- Exercise data
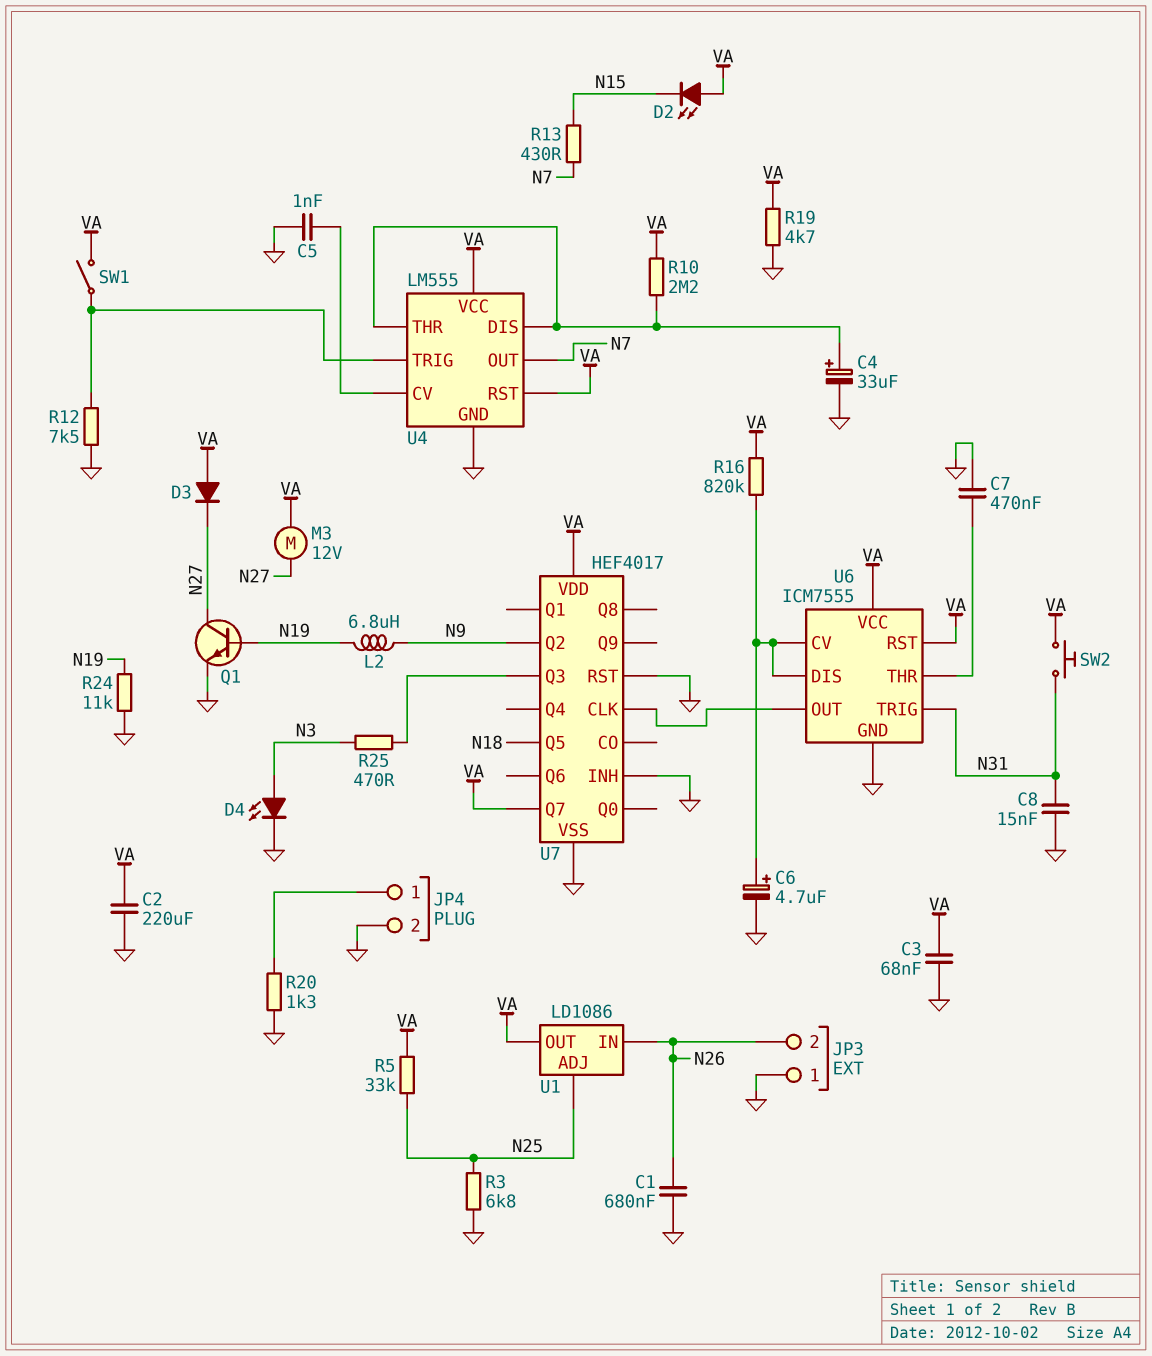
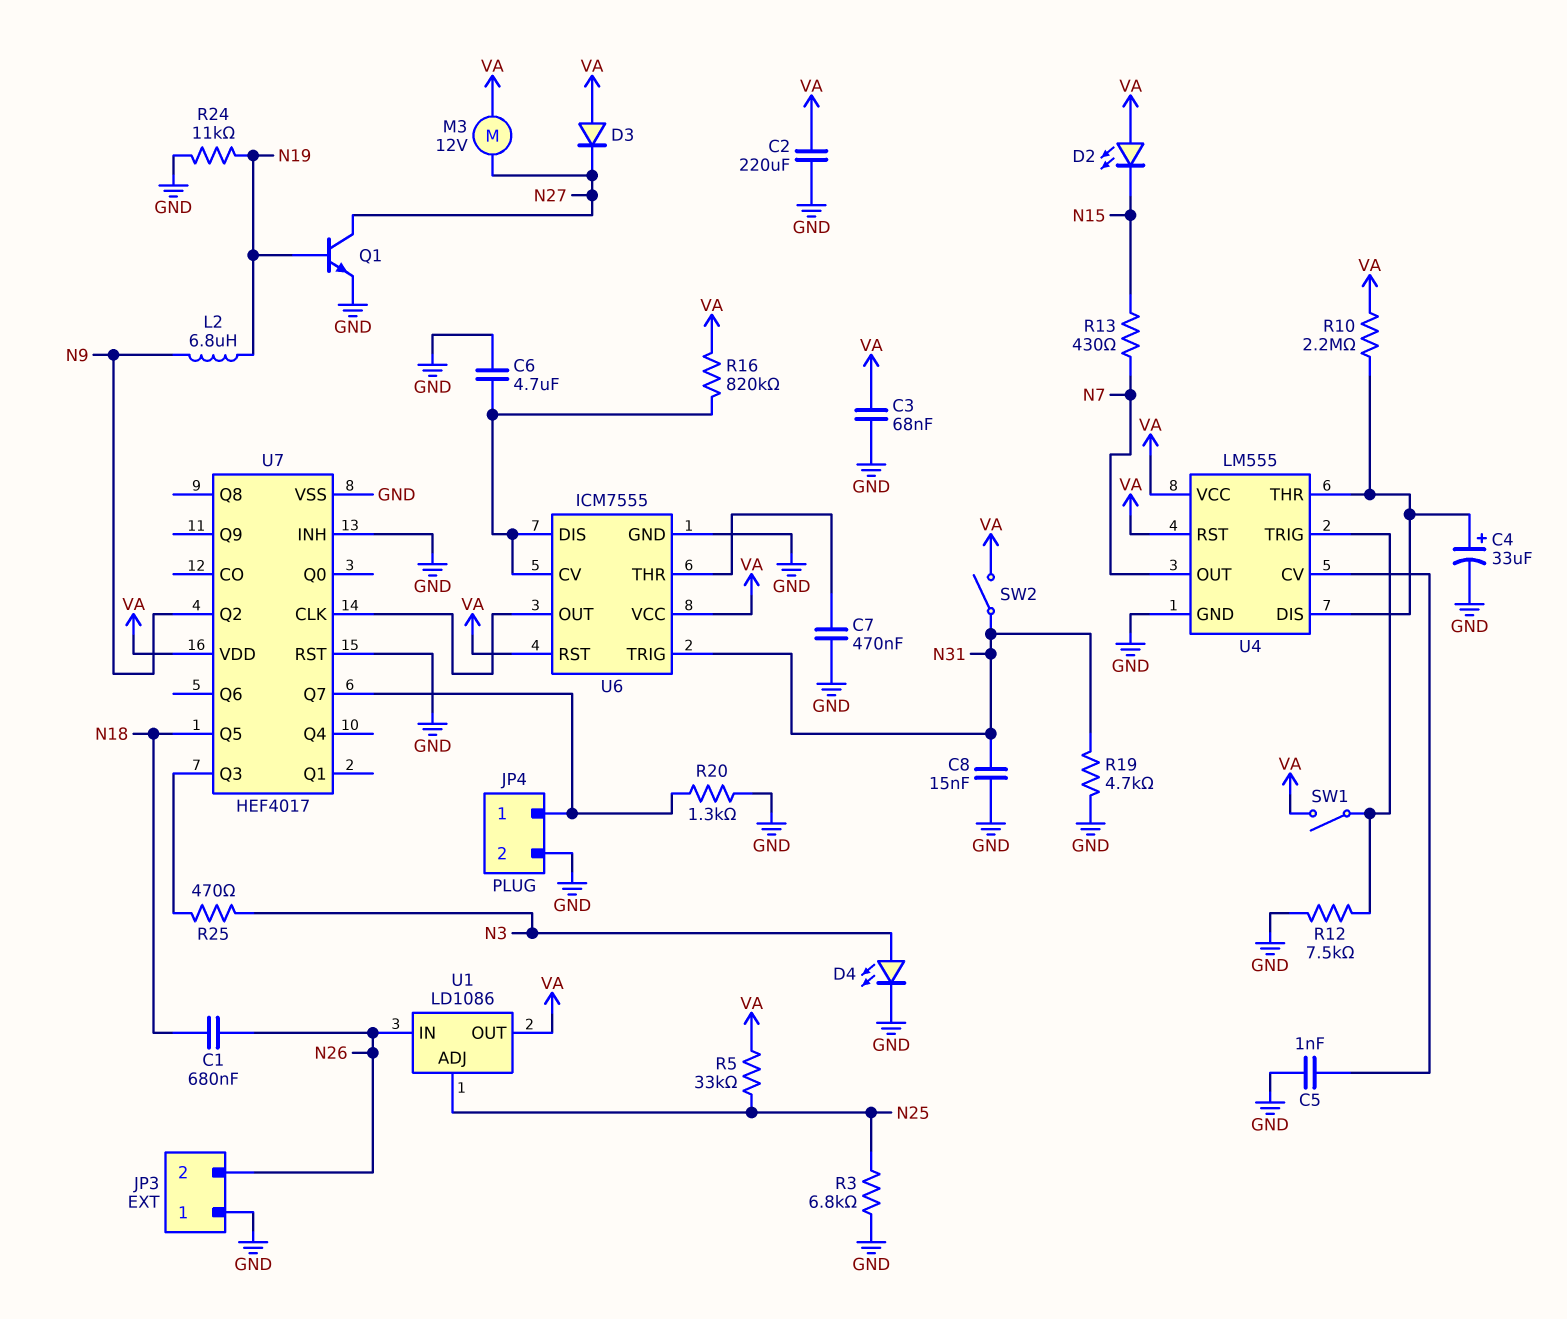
C1: 680nF (GND, N26) -> 680nF (N18, N26)
C6: 4.7uF (plus U6/CV, minus GND) -> 4.7uF (GND, U6/CV)
R19: 4.7k (GND, VA) -> 4.7k (GND, N31)
SW2: button (N31, VA) -> switch (N31, VA)
U7 pin Q7: VA -> JP4/1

- Task directions
Please print each entry exactly as it stands, without the pictures.

- Expected answer
C1: 680nF (GND, N26) -> 680nF (N18, N26)
C6: 4.7uF (plus U6/CV, minus GND) -> 4.7uF (GND, U6/CV)
R19: 4.7k (GND, VA) -> 4.7k (GND, N31)
SW2: button (N31, VA) -> switch (N31, VA)
U7 pin Q7: VA -> JP4/1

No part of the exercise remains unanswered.